• What you should do
Find every line in the rows below that contains the string "kern" and copy each one out in full.

§ §

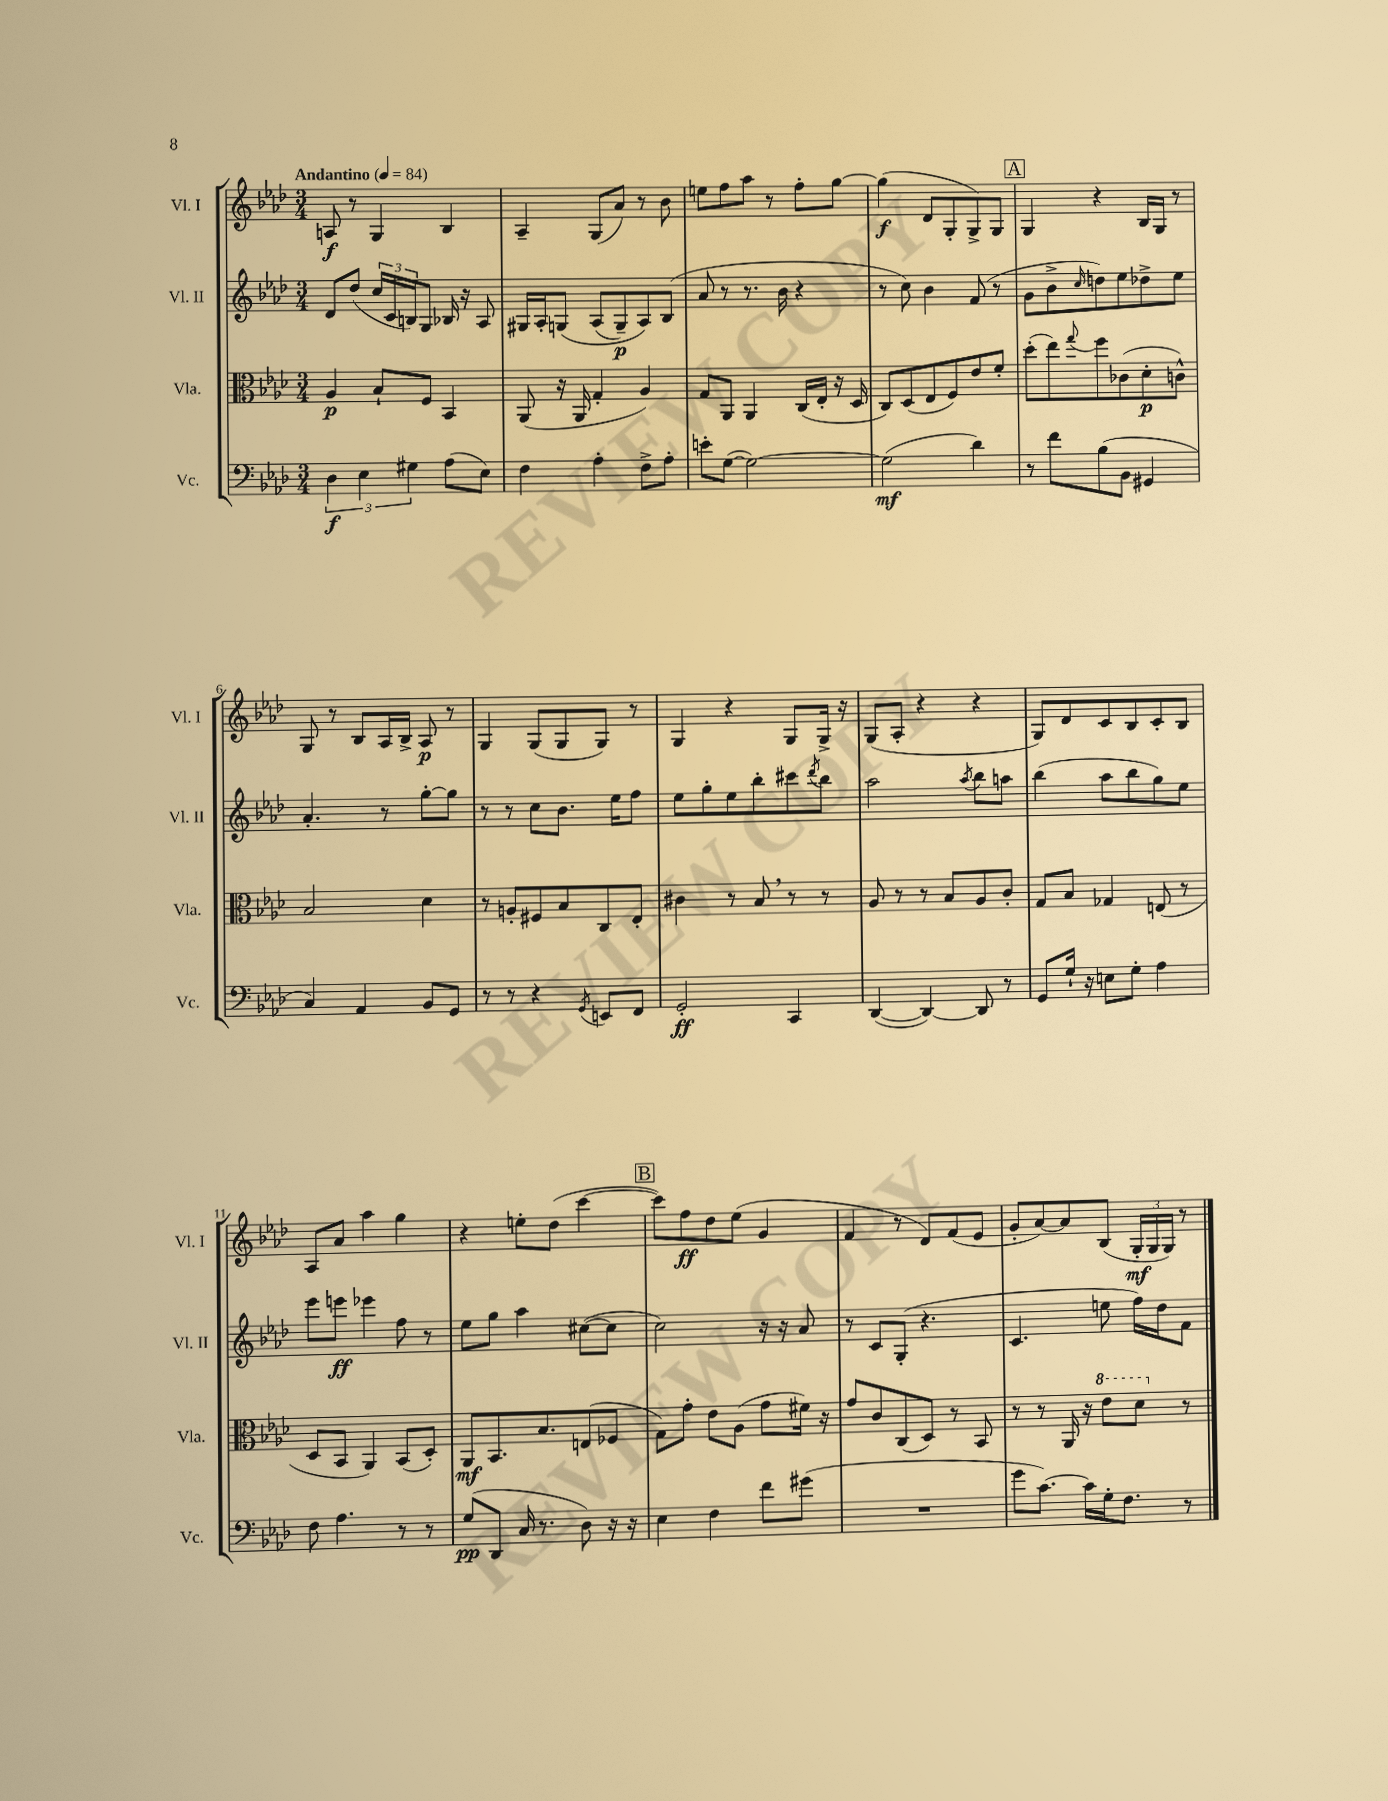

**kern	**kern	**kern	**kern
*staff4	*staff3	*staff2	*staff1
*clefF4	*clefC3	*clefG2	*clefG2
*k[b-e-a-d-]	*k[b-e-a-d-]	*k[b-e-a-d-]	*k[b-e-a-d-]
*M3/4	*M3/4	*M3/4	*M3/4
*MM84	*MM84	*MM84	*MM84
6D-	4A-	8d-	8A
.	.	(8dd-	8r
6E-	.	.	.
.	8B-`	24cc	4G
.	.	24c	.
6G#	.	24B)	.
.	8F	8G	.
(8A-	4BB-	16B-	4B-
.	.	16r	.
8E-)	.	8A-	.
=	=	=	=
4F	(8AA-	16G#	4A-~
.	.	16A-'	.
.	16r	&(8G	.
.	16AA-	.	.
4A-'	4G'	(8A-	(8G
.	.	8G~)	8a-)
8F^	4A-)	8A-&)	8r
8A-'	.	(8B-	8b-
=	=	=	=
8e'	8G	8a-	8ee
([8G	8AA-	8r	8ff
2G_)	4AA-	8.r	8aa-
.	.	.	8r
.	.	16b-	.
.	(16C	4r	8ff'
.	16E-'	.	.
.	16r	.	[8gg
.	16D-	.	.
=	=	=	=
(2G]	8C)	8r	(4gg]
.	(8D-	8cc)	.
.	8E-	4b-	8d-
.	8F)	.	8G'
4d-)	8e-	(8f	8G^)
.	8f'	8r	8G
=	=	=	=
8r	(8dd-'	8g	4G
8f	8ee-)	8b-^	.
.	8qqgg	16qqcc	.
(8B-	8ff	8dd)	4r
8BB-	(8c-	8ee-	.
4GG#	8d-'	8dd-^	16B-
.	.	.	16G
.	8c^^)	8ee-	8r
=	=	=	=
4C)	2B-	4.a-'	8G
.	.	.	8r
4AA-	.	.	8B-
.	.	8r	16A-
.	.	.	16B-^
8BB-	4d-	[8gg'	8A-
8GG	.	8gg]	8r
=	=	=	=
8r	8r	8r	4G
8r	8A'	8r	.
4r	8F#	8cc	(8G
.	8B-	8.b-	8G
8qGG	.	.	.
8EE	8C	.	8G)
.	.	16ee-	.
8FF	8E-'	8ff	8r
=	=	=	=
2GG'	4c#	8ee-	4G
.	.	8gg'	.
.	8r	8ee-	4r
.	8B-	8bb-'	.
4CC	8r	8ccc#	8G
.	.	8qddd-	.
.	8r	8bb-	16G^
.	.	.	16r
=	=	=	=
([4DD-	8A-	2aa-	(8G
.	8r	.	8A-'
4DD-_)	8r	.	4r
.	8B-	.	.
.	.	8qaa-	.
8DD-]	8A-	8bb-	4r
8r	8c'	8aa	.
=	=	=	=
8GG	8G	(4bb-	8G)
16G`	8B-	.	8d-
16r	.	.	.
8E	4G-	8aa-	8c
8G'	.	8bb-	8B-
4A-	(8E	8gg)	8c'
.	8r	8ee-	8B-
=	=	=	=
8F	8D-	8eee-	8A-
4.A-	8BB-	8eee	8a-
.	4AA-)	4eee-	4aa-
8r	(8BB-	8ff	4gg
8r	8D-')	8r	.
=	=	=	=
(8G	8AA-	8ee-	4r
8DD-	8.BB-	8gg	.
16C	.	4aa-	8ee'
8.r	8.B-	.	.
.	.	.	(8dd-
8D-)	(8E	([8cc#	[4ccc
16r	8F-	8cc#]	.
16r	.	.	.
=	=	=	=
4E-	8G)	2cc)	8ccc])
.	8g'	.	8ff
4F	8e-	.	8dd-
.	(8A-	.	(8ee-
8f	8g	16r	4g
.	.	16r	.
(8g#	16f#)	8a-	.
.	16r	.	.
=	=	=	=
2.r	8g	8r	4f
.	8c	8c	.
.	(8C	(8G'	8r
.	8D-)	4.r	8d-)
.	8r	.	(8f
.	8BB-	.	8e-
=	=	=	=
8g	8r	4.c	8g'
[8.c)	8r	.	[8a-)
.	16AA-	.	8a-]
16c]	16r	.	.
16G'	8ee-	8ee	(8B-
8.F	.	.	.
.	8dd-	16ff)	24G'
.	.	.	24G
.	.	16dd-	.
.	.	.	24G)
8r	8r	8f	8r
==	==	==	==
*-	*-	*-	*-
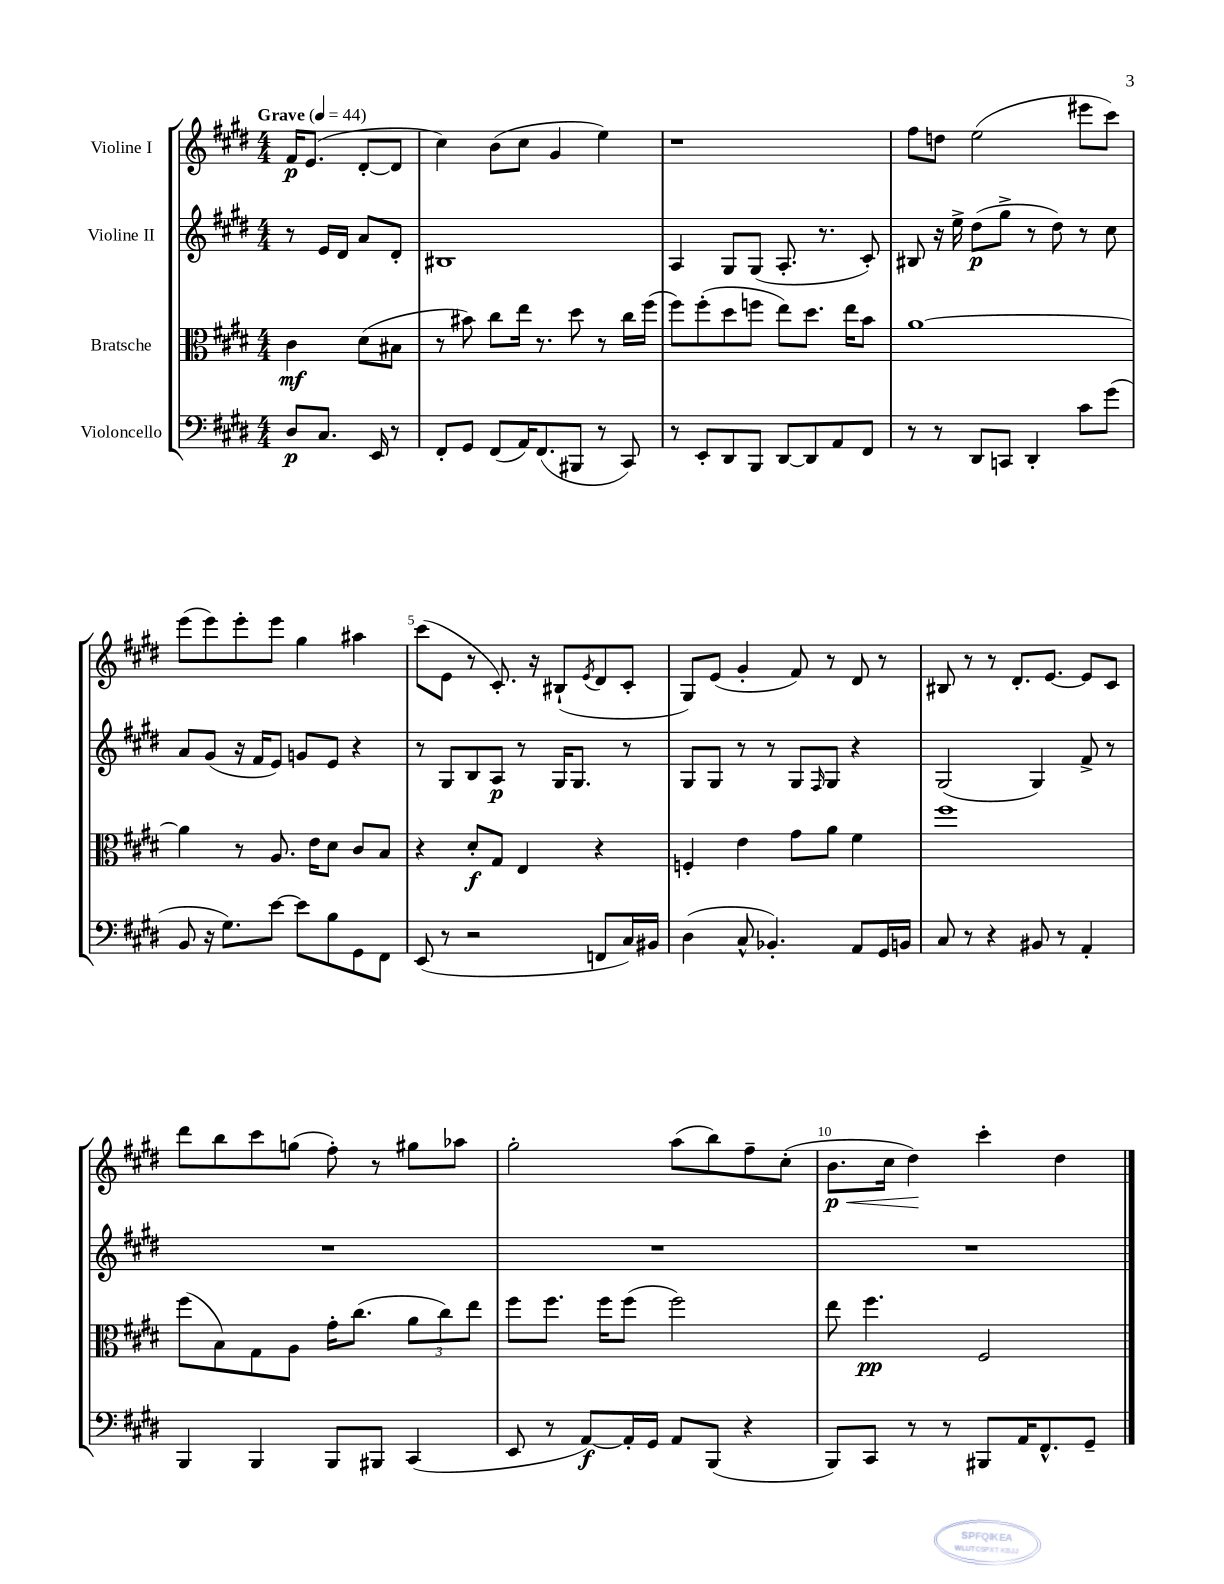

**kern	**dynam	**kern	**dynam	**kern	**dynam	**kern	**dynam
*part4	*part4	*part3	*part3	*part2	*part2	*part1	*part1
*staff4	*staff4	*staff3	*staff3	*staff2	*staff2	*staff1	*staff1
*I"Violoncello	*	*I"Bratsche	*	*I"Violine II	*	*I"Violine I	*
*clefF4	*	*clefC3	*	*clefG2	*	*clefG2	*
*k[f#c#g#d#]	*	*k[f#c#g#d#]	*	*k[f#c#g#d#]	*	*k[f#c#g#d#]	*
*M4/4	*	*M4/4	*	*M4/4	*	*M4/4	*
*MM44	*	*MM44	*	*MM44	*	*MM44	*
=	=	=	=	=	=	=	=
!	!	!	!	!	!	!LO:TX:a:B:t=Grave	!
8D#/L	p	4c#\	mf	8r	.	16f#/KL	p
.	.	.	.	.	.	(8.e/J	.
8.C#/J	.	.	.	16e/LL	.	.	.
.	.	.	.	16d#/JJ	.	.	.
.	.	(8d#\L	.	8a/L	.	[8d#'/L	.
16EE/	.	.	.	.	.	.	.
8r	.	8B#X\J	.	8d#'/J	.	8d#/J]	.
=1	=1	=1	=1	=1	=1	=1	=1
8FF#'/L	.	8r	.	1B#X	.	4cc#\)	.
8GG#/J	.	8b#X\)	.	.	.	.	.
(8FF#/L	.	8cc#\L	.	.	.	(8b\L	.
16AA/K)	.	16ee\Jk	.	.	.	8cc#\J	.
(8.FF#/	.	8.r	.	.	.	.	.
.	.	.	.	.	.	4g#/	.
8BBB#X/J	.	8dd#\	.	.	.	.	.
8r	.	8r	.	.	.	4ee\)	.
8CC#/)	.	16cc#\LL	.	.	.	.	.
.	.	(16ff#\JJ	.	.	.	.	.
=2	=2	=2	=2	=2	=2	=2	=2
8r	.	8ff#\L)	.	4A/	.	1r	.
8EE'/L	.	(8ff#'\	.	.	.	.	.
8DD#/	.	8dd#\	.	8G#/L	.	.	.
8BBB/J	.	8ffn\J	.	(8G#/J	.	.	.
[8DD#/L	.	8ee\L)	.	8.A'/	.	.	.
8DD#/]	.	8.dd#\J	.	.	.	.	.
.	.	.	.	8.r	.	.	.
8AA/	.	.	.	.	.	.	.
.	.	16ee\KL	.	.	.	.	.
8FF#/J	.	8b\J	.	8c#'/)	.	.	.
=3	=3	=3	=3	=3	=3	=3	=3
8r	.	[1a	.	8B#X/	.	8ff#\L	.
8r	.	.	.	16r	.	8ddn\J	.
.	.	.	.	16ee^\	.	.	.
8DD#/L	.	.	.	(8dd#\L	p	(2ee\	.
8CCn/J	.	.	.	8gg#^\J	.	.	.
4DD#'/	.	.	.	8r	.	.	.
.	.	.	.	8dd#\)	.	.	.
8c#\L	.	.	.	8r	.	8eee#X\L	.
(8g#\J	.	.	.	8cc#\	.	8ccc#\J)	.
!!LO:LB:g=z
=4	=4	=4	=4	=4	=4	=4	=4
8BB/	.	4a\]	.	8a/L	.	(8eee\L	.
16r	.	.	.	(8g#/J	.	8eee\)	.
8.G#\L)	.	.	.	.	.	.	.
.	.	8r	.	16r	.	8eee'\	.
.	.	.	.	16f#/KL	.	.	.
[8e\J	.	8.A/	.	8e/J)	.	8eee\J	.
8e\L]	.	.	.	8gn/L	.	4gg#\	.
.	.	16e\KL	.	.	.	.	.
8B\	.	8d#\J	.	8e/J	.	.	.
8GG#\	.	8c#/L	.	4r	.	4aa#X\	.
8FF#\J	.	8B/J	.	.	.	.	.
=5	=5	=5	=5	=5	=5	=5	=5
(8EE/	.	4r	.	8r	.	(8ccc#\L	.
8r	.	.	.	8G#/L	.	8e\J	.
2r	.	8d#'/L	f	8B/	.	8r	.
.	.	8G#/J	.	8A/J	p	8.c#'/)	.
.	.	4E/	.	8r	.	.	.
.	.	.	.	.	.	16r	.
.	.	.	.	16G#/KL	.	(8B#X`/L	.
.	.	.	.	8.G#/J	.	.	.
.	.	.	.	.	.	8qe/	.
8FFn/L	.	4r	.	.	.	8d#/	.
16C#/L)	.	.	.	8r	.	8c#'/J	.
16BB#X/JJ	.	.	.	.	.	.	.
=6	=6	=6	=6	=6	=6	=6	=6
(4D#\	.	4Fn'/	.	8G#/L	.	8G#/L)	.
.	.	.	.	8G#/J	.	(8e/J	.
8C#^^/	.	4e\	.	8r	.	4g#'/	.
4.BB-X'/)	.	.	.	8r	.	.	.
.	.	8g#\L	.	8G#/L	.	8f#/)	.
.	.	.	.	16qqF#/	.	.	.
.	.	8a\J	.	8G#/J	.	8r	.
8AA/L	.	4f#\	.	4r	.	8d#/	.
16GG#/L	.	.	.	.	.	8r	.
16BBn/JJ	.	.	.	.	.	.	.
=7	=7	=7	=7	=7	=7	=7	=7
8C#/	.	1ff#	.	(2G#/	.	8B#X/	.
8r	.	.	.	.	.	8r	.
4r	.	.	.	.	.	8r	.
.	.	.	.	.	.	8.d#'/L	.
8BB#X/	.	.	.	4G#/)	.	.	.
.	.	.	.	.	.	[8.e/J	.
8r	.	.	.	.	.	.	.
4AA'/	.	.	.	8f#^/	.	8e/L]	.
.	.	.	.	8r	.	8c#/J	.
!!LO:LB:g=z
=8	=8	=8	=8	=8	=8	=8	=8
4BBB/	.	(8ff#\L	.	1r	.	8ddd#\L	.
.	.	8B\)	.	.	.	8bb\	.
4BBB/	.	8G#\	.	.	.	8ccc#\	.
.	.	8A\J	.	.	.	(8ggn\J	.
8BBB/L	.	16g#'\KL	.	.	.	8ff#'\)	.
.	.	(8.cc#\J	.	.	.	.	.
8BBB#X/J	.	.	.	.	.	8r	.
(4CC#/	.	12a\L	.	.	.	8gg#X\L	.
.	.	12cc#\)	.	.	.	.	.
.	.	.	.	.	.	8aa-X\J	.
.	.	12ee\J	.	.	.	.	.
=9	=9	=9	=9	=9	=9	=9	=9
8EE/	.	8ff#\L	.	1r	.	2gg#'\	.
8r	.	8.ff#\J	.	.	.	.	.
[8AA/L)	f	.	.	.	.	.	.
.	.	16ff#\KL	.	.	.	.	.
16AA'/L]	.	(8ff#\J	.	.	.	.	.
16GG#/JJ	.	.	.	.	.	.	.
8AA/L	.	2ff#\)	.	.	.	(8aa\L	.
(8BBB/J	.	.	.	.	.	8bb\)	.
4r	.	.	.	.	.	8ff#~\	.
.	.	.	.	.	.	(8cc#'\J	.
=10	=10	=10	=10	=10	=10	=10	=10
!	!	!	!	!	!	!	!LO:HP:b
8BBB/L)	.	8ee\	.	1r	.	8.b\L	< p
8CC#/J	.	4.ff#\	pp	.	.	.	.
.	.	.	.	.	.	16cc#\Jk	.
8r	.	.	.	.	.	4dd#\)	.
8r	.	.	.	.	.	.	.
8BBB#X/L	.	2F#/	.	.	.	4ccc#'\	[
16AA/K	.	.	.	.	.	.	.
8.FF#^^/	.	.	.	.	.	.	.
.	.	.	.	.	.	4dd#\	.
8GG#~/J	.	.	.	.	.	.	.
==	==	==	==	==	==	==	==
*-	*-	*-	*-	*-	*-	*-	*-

§ §

• Solved problem
**kern	**kern	**kern	**kern
**kern	**dynam	**kern	**dynam	**kern	**dynam	**kern	**dynam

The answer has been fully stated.